(Before-and-after scene images)
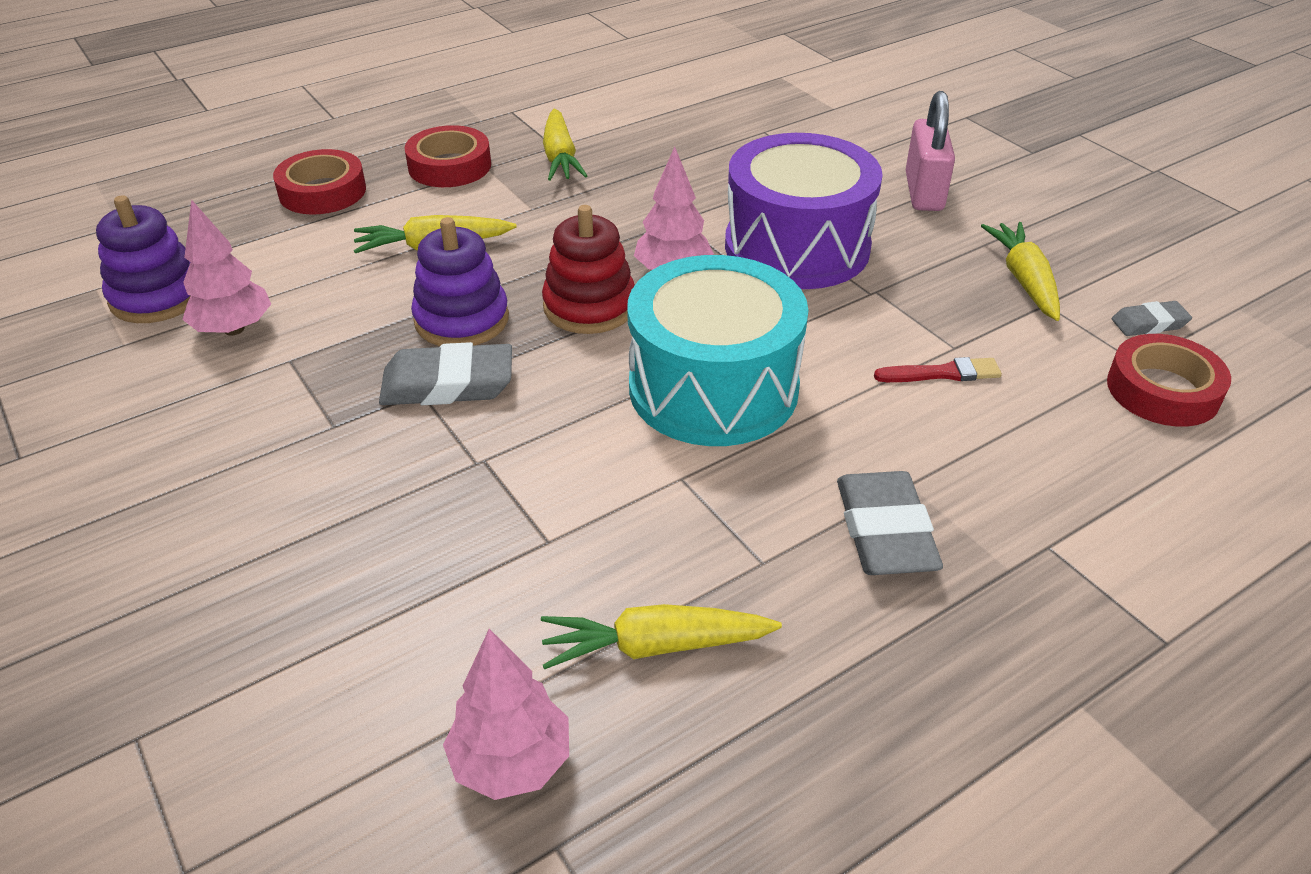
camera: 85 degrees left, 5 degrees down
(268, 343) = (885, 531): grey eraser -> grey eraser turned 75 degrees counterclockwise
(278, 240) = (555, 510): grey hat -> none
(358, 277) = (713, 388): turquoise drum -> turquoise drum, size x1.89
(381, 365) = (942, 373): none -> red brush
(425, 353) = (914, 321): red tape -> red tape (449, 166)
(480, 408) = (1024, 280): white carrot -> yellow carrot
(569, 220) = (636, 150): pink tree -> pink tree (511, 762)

TASK BRIEF: Start at the line with "(278, 240) = (555, 510): grey hat -> none". Give that line and every line after it again, word for word, through the last line above.

TASK ANSWER:
(278, 240) = (555, 510): grey hat -> none
(358, 277) = (713, 388): turquoise drum -> turquoise drum, size x1.89
(381, 365) = (942, 373): none -> red brush
(425, 353) = (914, 321): red tape -> red tape (449, 166)
(480, 408) = (1024, 280): white carrot -> yellow carrot
(569, 220) = (636, 150): pink tree -> pink tree (511, 762)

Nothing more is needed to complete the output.